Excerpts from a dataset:
************
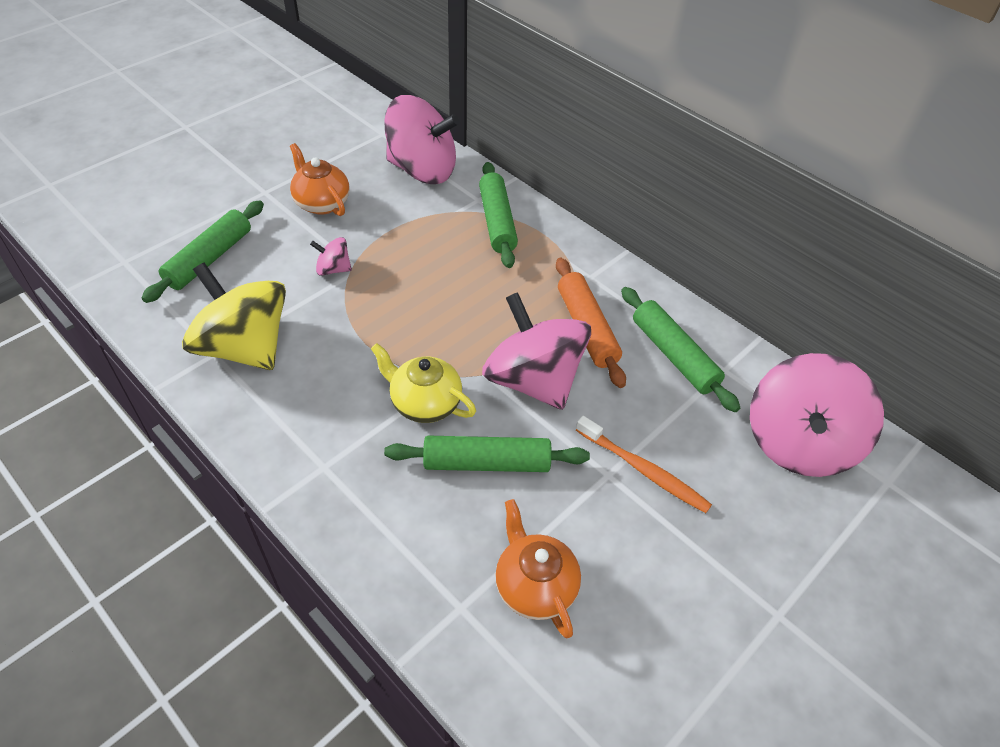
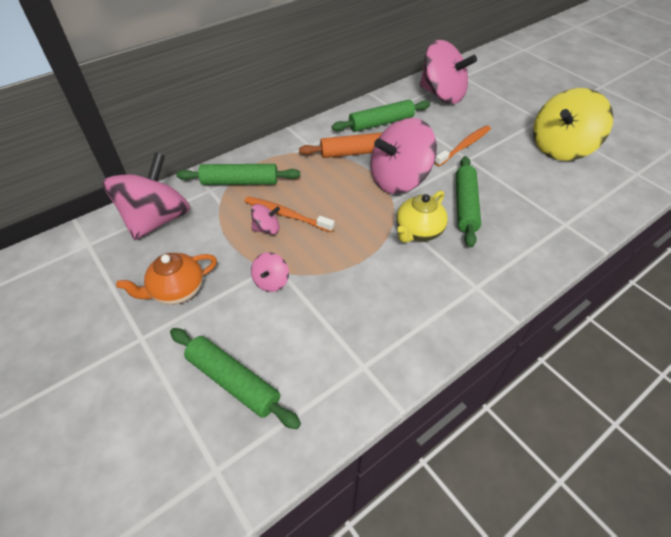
camera: 80 degrees left, 0 degrees up
(245, 347) = (357, 342): yellow spinning top -> yellow spinning top (560, 148)
(416, 255) = (267, 229): none -> pink spinning top
(442, 269) = (286, 215): none -> orange toothbrush
(534, 586) = (545, 194): orange teapot -> none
************
Leaving pictures aside, write out each record above exactly as given.

* Answer area:
camera: 80 degrees left, 0 degrees up
(245, 347) = (357, 342): yellow spinning top -> yellow spinning top (560, 148)
(416, 255) = (267, 229): none -> pink spinning top
(442, 269) = (286, 215): none -> orange toothbrush
(534, 586) = (545, 194): orange teapot -> none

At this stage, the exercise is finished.